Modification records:
################

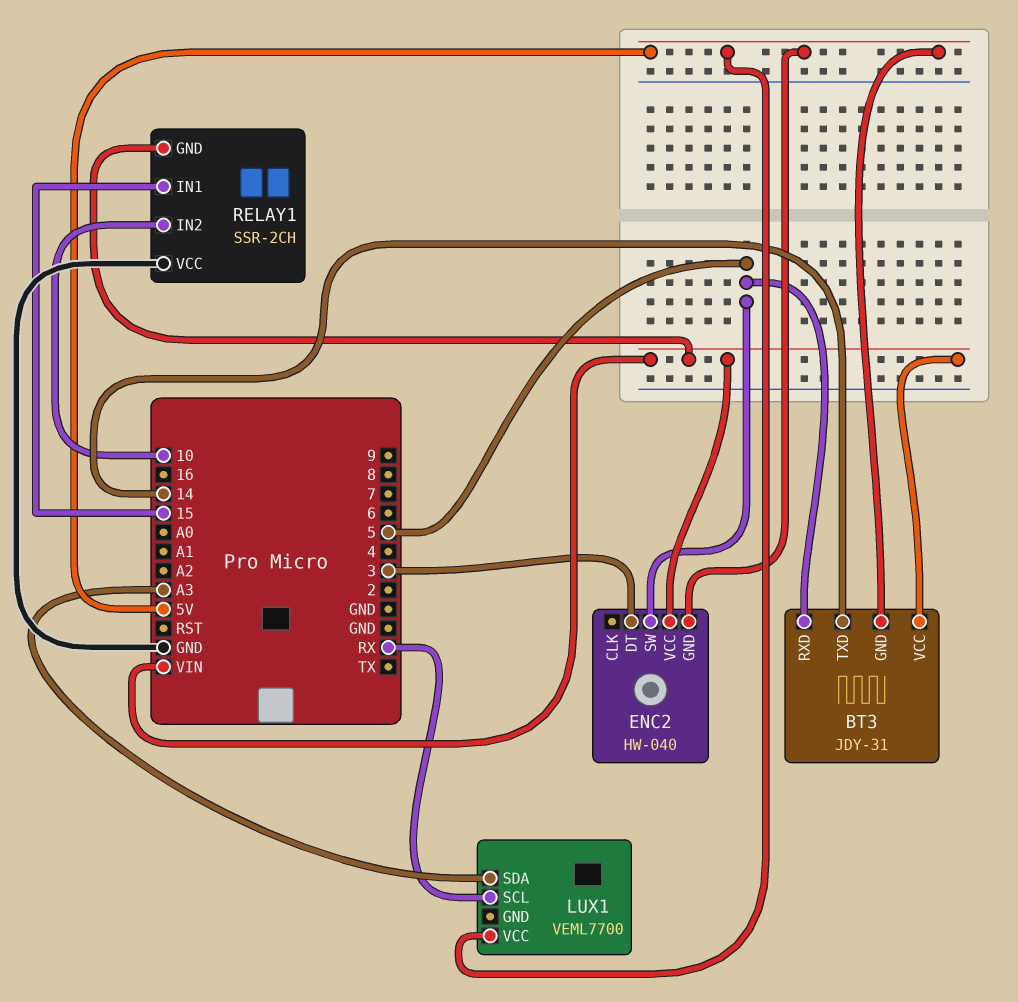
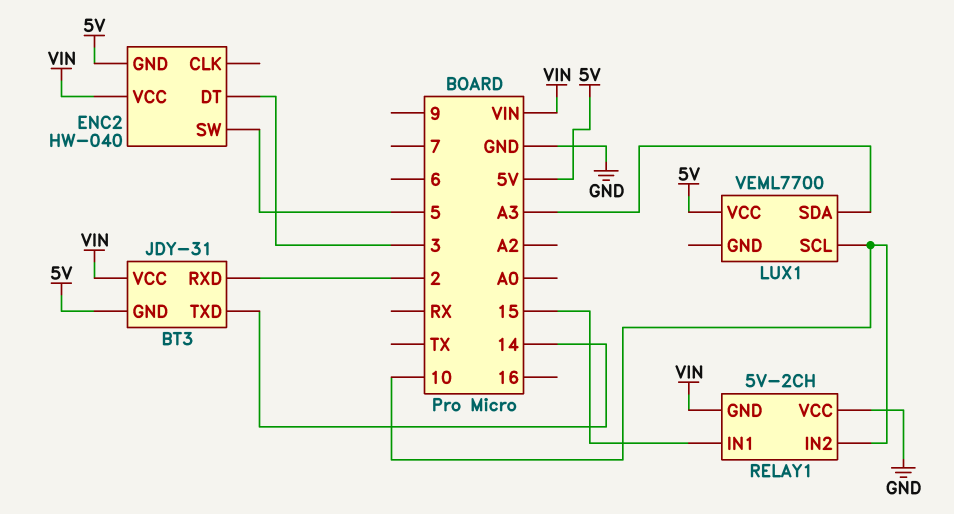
BT3 pin RXD: 5 -> 2
LUX1 pin SCL: RX -> 10
RELAY1: SSR-2CH -> 5V-2CH

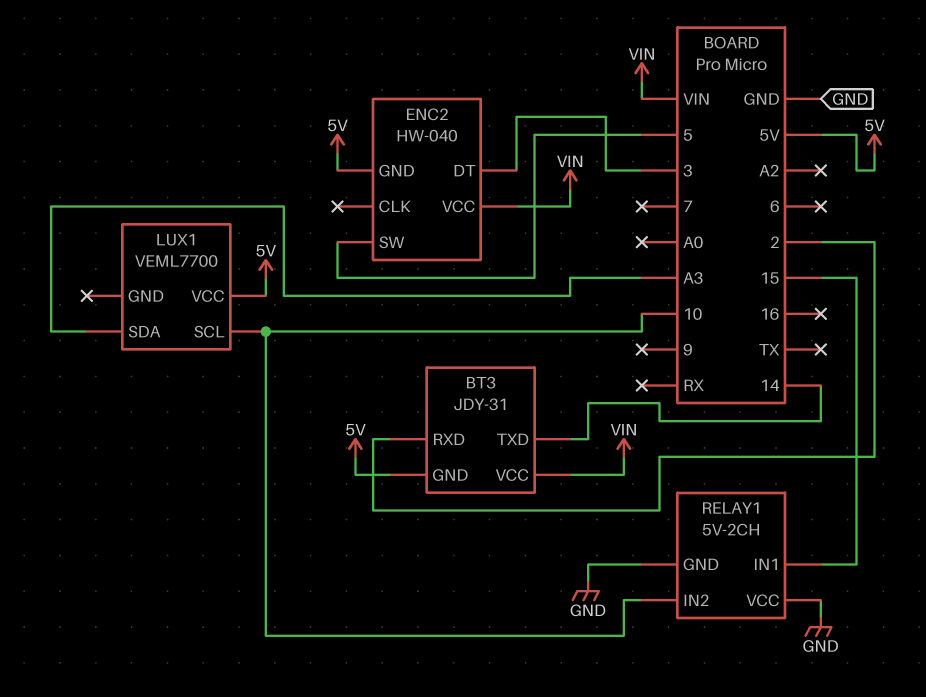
RELAY1 pin GND: VIN -> GND

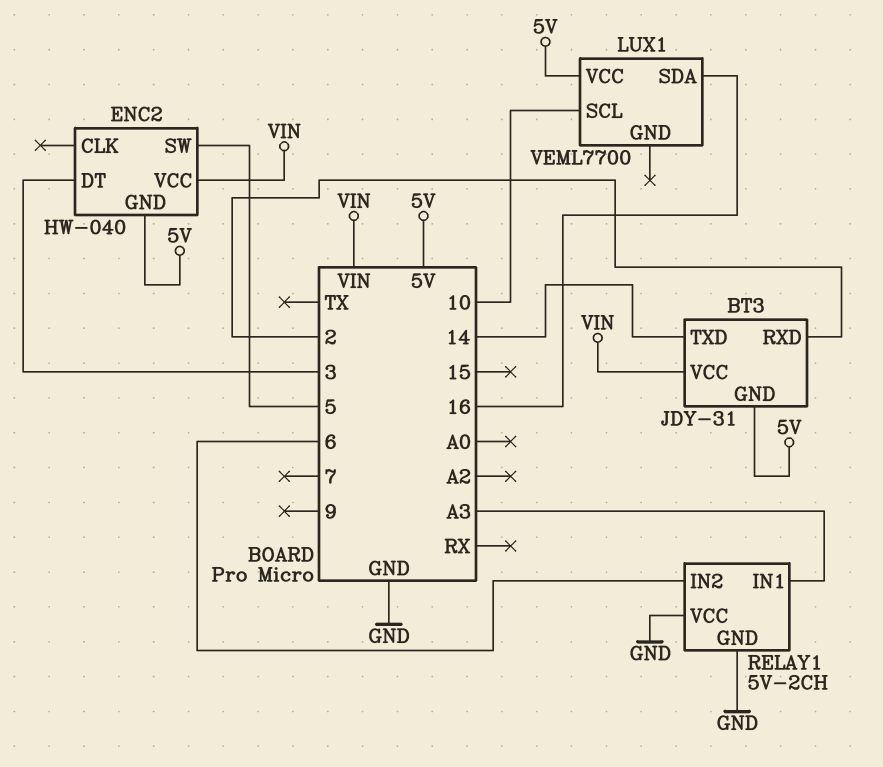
LUX1 pin SDA: A3 -> 16
RELAY1 pin IN1: 15 -> A3
RELAY1 pin IN2: 10 -> 6

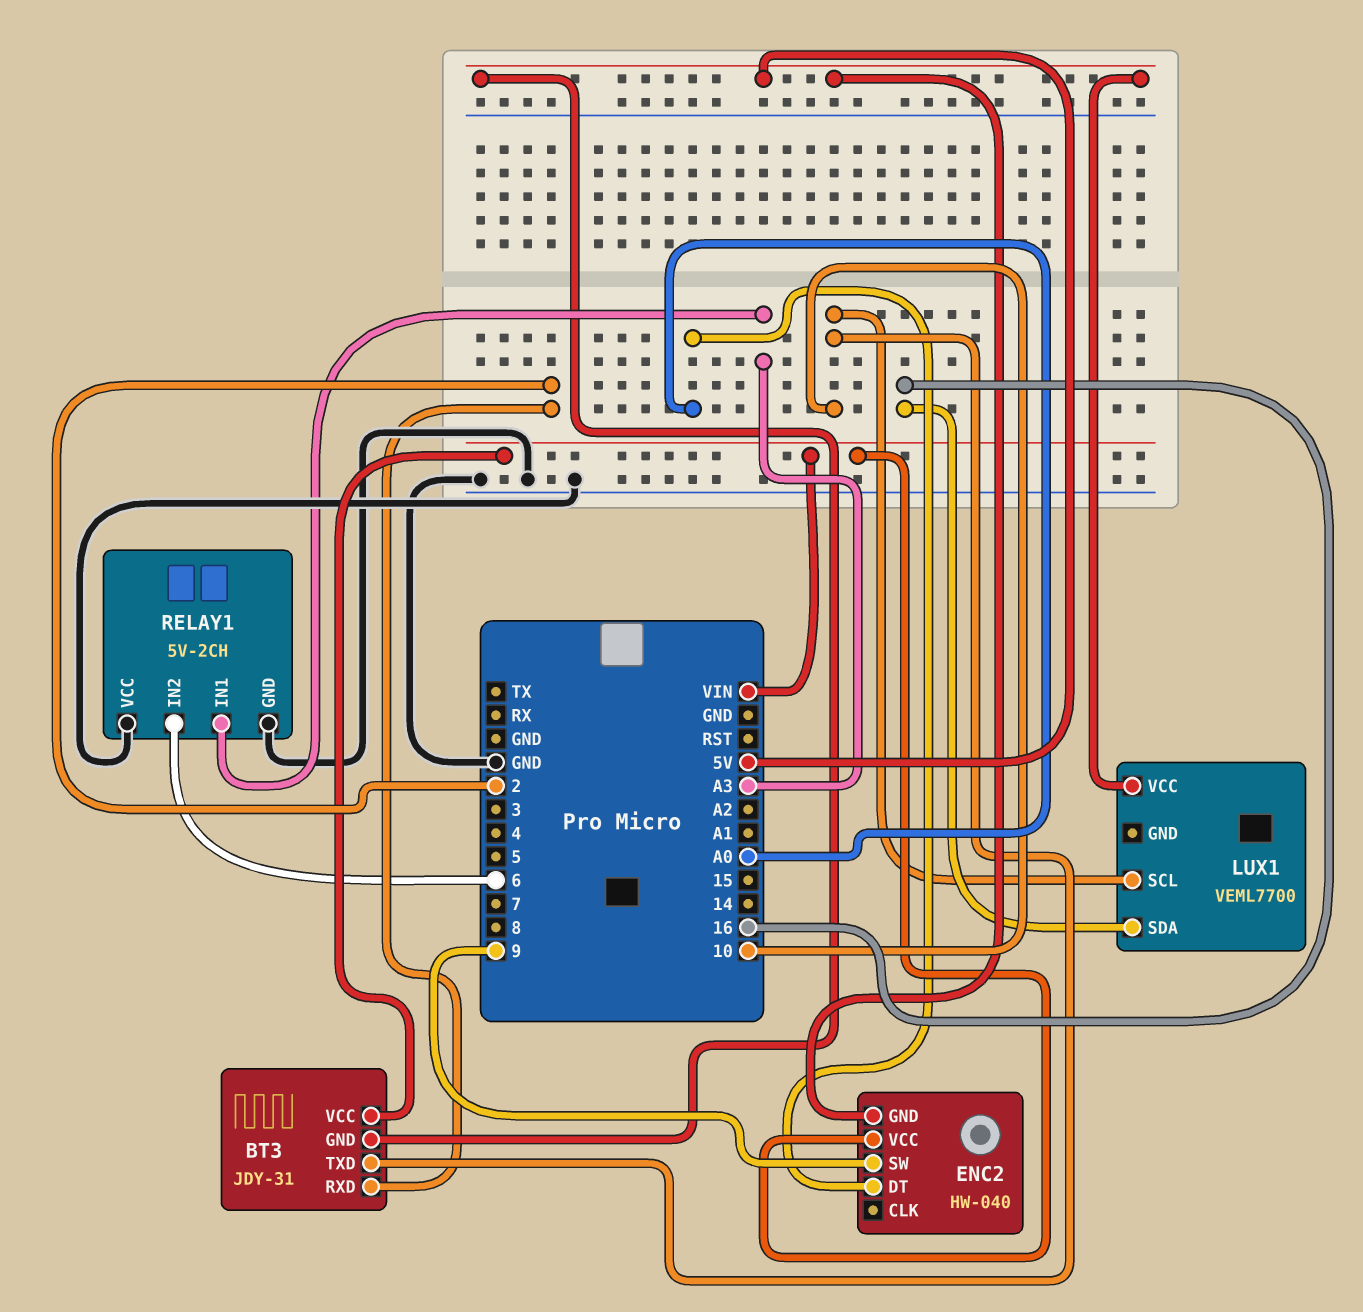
BT3 pin TXD: 14 -> 10
ENC2 pin DT: 3 -> A0
ENC2 pin SW: 5 -> 9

################

ACTIVITY: Please reproduce, word for word, only the lines from the line that holds "RELAY1 pin IN1: 15 -> A3" through the final line of the entries above, omitting any pictures.

ANSWER:
RELAY1 pin IN1: 15 -> A3
RELAY1 pin IN2: 10 -> 6

BT3 pin TXD: 14 -> 10
ENC2 pin DT: 3 -> A0
ENC2 pin SW: 5 -> 9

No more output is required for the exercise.